THE PROBLEM :: Your answer should hold all lines of the entries that include the word "yellow".

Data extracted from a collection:
_ _ _ _ _ _ _

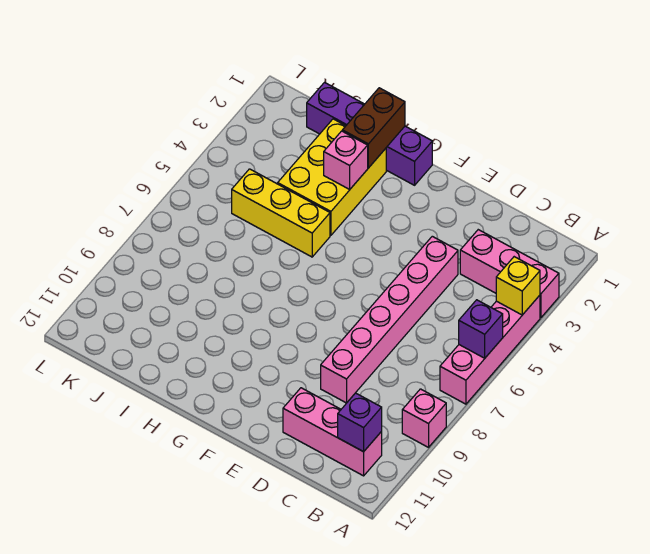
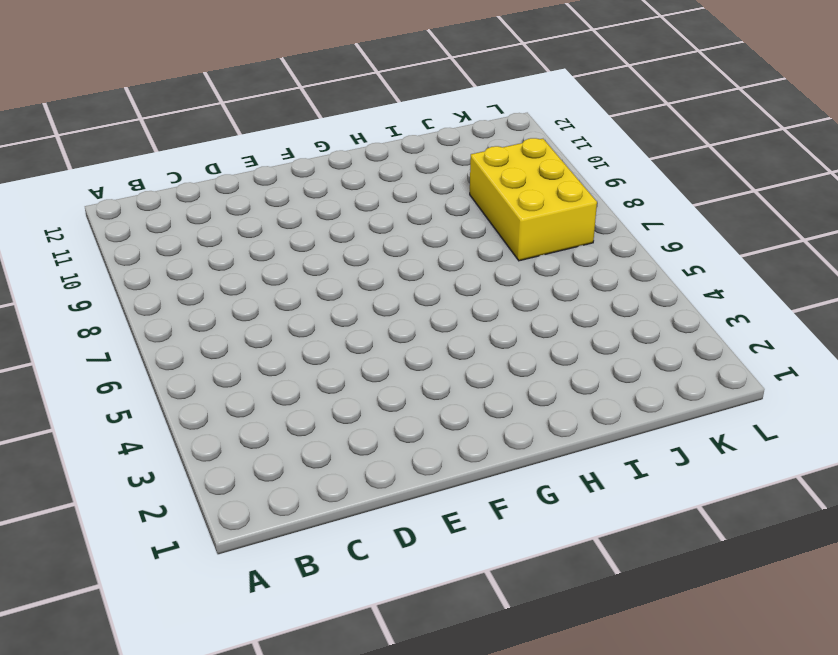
yellow brick J7:K9 level 1 -> yellow brick H2:I4 level 1
none -> pink brick A3:C3 level 1
none -> pink brick A4:A7 level 1
none -> pink brick A9 level 1

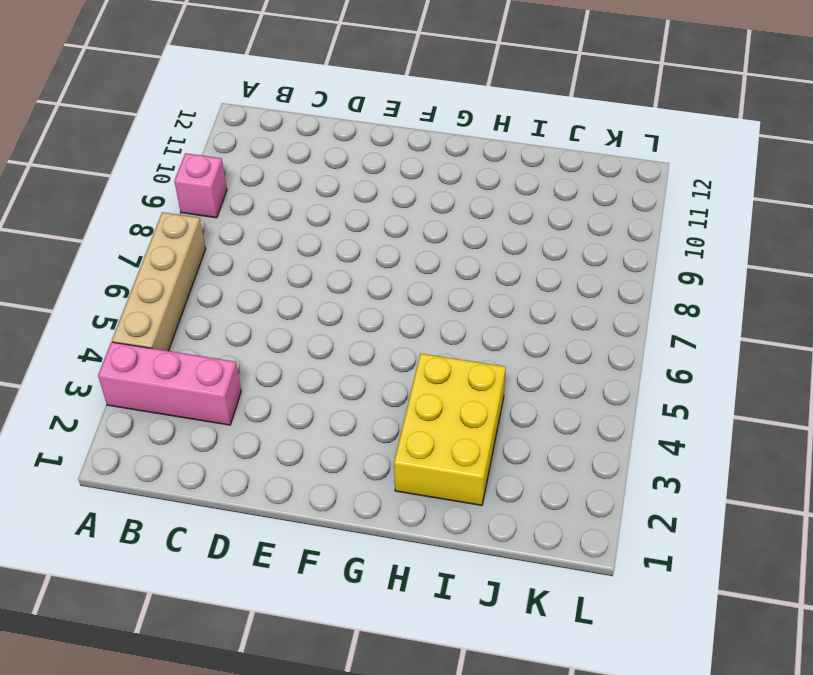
tan brick A4:A7 level 1 -> pink brick A4:A7 level 1
none -> pink brick B11:D11 level 1
none -> pink brick D4:D9 level 1
none -> purple brick G1:J1 level 1

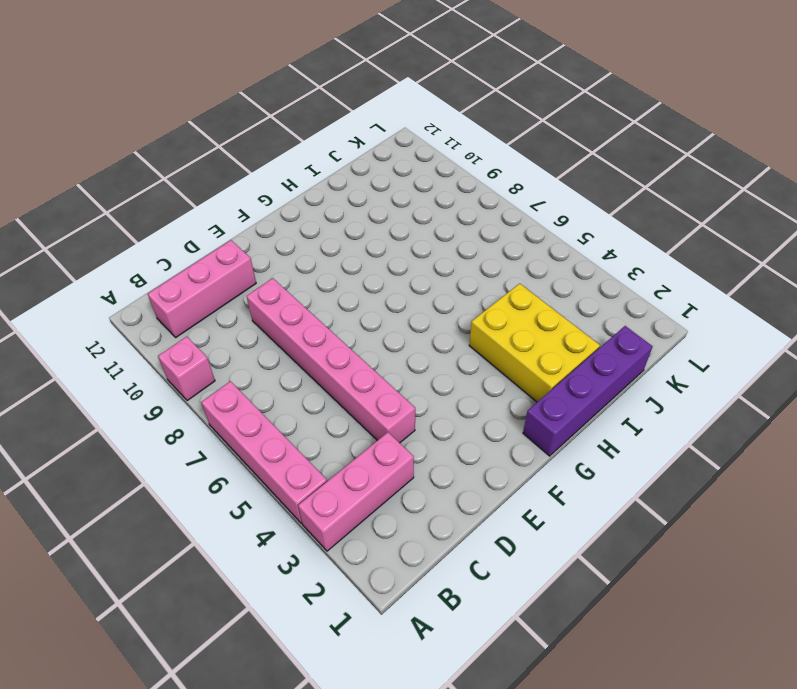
none -> yellow brick H5:J5 level 1
none -> yellow brick A4 level 2
none -> purple brick A6 level 2

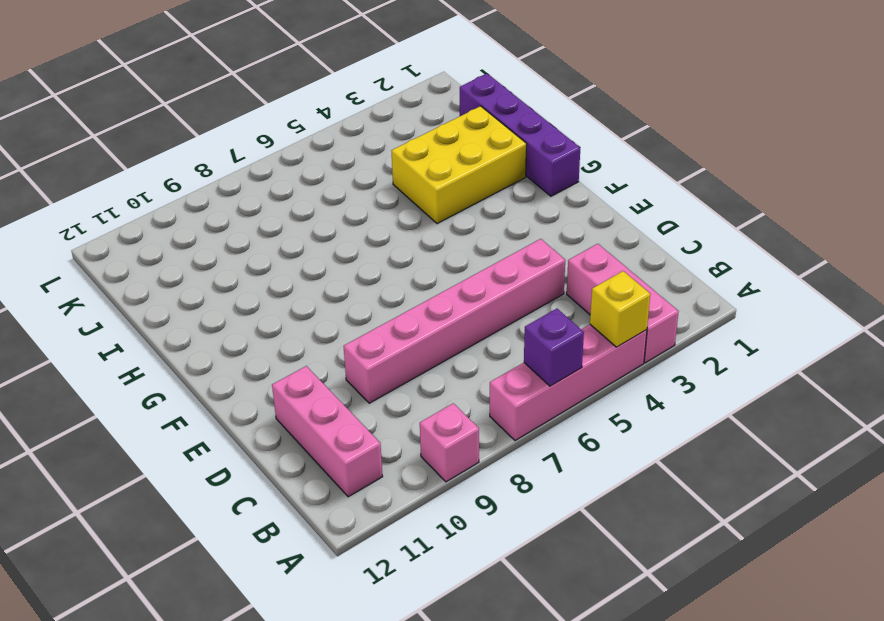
none -> yellow brick H5:J5 level 1
none -> purple brick B11 level 2
none -> brown brick H1:H2 level 2

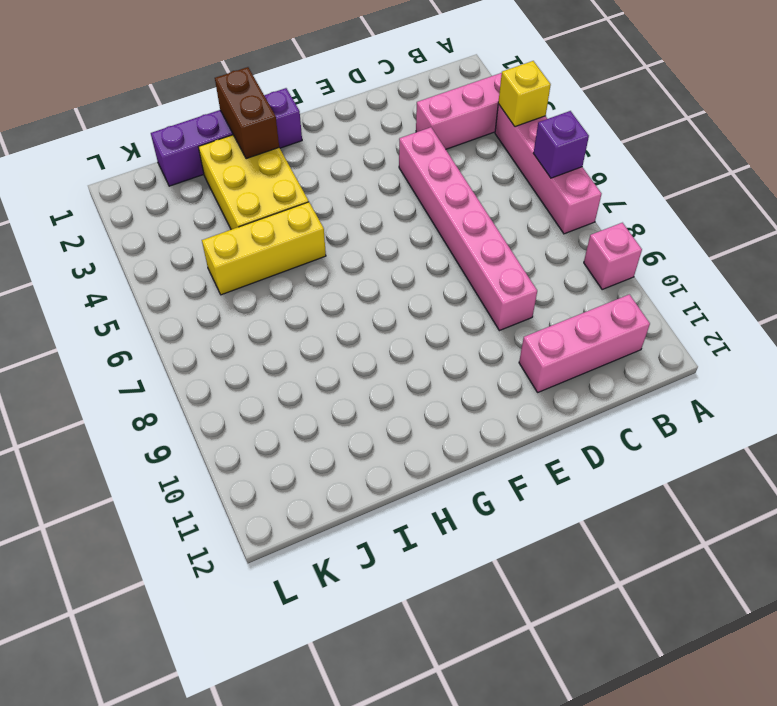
none -> purple brick B11 level 2
none -> pink brick H3 level 2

_ _ _ _ _ _ _

THE ANSWER ::
yellow brick J7:K9 level 1 -> yellow brick H2:I4 level 1
none -> yellow brick H5:J5 level 1
none -> yellow brick A4 level 2
none -> yellow brick H5:J5 level 1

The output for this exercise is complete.